= Your goal =
The reply is to contain the full listing, repeated exactly, with pictures left out.

Data segment Block Start

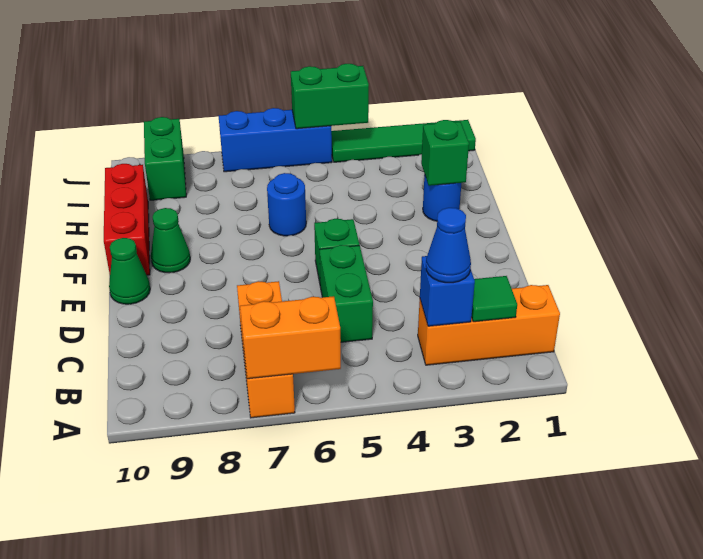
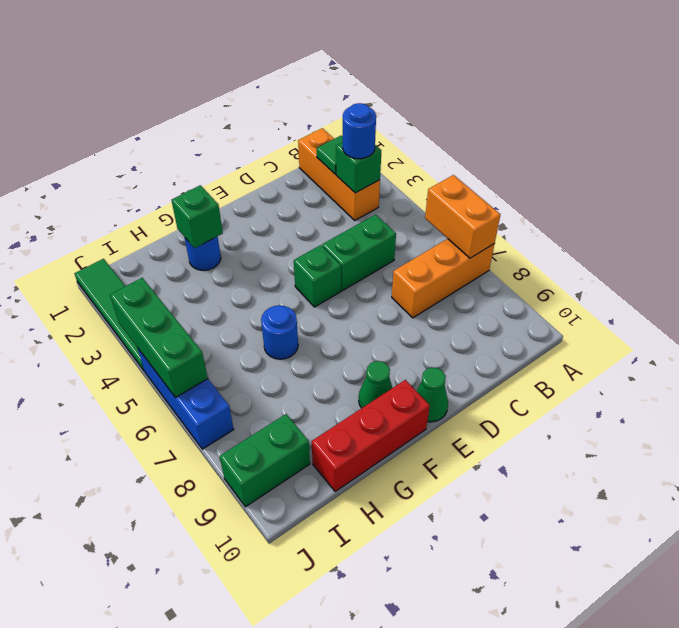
blue brick B3 level 2 -> green brick B3 level 2
blue cone B3 level 3 -> blue round brick B3 level 3
green brick J4:J5 level 2 -> green brick J4:J6 level 2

Data segment Block End

= Task response =
blue brick B3 level 2 -> green brick B3 level 2
blue cone B3 level 3 -> blue round brick B3 level 3
green brick J4:J5 level 2 -> green brick J4:J6 level 2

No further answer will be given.